● **DESCRIPTION OF THE TASK**
Print the data that follows, exactly and completely.

--- RECORDS FOR THE EXERCISE Enclosed Below ---

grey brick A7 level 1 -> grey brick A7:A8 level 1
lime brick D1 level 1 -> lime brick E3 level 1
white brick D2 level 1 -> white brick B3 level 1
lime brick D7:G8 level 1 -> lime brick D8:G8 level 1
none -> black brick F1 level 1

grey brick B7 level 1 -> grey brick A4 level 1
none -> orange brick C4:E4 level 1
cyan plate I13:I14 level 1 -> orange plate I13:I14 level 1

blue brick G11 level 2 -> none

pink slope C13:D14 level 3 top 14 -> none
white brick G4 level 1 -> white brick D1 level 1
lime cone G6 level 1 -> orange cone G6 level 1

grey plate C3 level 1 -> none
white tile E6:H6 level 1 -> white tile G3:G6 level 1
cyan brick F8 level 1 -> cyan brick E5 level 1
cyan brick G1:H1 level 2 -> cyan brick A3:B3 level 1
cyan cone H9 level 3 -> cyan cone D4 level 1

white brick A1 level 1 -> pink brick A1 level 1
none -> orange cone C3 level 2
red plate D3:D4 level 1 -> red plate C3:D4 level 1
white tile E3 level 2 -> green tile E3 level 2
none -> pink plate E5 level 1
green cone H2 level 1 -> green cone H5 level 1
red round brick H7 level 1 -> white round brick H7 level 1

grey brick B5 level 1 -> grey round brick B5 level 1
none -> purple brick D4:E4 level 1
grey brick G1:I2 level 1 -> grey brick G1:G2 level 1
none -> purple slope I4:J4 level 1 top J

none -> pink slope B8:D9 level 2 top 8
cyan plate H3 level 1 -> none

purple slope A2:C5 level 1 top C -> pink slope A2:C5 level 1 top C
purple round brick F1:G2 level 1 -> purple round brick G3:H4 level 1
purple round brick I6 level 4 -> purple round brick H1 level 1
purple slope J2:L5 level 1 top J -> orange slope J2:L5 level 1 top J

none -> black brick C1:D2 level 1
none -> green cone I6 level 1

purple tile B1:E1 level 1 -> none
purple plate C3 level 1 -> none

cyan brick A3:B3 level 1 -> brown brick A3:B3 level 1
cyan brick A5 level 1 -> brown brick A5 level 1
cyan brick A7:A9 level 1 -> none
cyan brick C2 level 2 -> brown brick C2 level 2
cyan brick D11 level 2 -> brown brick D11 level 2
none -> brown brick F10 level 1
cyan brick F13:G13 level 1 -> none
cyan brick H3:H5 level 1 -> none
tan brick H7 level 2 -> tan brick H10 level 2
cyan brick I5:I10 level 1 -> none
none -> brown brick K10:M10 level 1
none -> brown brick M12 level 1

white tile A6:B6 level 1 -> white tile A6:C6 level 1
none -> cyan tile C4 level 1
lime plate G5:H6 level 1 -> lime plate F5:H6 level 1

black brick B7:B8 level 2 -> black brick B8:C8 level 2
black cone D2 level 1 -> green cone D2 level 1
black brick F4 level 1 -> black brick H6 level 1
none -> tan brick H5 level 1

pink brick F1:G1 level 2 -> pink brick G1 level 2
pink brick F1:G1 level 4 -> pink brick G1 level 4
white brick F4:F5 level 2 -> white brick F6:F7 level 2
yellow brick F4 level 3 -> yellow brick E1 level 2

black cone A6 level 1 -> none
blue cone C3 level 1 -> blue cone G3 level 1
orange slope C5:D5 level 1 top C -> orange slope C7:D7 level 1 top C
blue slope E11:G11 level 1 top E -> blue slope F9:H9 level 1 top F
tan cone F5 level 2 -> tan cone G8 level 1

--- End of Enclosed RECORDS FOR THE EXERCISE ---

● **SOLUTION**
grey brick A7 level 1 -> grey brick A7:A8 level 1
lime brick D1 level 1 -> lime brick E3 level 1
white brick D2 level 1 -> white brick B3 level 1
lime brick D7:G8 level 1 -> lime brick D8:G8 level 1
none -> black brick F1 level 1

grey brick B7 level 1 -> grey brick A4 level 1
none -> orange brick C4:E4 level 1
cyan plate I13:I14 level 1 -> orange plate I13:I14 level 1

blue brick G11 level 2 -> none

pink slope C13:D14 level 3 top 14 -> none
white brick G4 level 1 -> white brick D1 level 1
lime cone G6 level 1 -> orange cone G6 level 1

grey plate C3 level 1 -> none
white tile E6:H6 level 1 -> white tile G3:G6 level 1
cyan brick F8 level 1 -> cyan brick E5 level 1
cyan brick G1:H1 level 2 -> cyan brick A3:B3 level 1
cyan cone H9 level 3 -> cyan cone D4 level 1

white brick A1 level 1 -> pink brick A1 level 1
none -> orange cone C3 level 2
red plate D3:D4 level 1 -> red plate C3:D4 level 1
white tile E3 level 2 -> green tile E3 level 2
none -> pink plate E5 level 1
green cone H2 level 1 -> green cone H5 level 1
red round brick H7 level 1 -> white round brick H7 level 1

grey brick B5 level 1 -> grey round brick B5 level 1
none -> purple brick D4:E4 level 1
grey brick G1:I2 level 1 -> grey brick G1:G2 level 1
none -> purple slope I4:J4 level 1 top J

none -> pink slope B8:D9 level 2 top 8
cyan plate H3 level 1 -> none

purple slope A2:C5 level 1 top C -> pink slope A2:C5 level 1 top C
purple round brick F1:G2 level 1 -> purple round brick G3:H4 level 1
purple round brick I6 level 4 -> purple round brick H1 level 1
purple slope J2:L5 level 1 top J -> orange slope J2:L5 level 1 top J

none -> black brick C1:D2 level 1
none -> green cone I6 level 1

purple tile B1:E1 level 1 -> none
purple plate C3 level 1 -> none

cyan brick A3:B3 level 1 -> brown brick A3:B3 level 1
cyan brick A5 level 1 -> brown brick A5 level 1
cyan brick A7:A9 level 1 -> none
cyan brick C2 level 2 -> brown brick C2 level 2
cyan brick D11 level 2 -> brown brick D11 level 2
none -> brown brick F10 level 1
cyan brick F13:G13 level 1 -> none
cyan brick H3:H5 level 1 -> none
tan brick H7 level 2 -> tan brick H10 level 2
cyan brick I5:I10 level 1 -> none
none -> brown brick K10:M10 level 1
none -> brown brick M12 level 1

white tile A6:B6 level 1 -> white tile A6:C6 level 1
none -> cyan tile C4 level 1
lime plate G5:H6 level 1 -> lime plate F5:H6 level 1

black brick B7:B8 level 2 -> black brick B8:C8 level 2
black cone D2 level 1 -> green cone D2 level 1
black brick F4 level 1 -> black brick H6 level 1
none -> tan brick H5 level 1

pink brick F1:G1 level 2 -> pink brick G1 level 2
pink brick F1:G1 level 4 -> pink brick G1 level 4
white brick F4:F5 level 2 -> white brick F6:F7 level 2
yellow brick F4 level 3 -> yellow brick E1 level 2

black cone A6 level 1 -> none
blue cone C3 level 1 -> blue cone G3 level 1
orange slope C5:D5 level 1 top C -> orange slope C7:D7 level 1 top C
blue slope E11:G11 level 1 top E -> blue slope F9:H9 level 1 top F
tan cone F5 level 2 -> tan cone G8 level 1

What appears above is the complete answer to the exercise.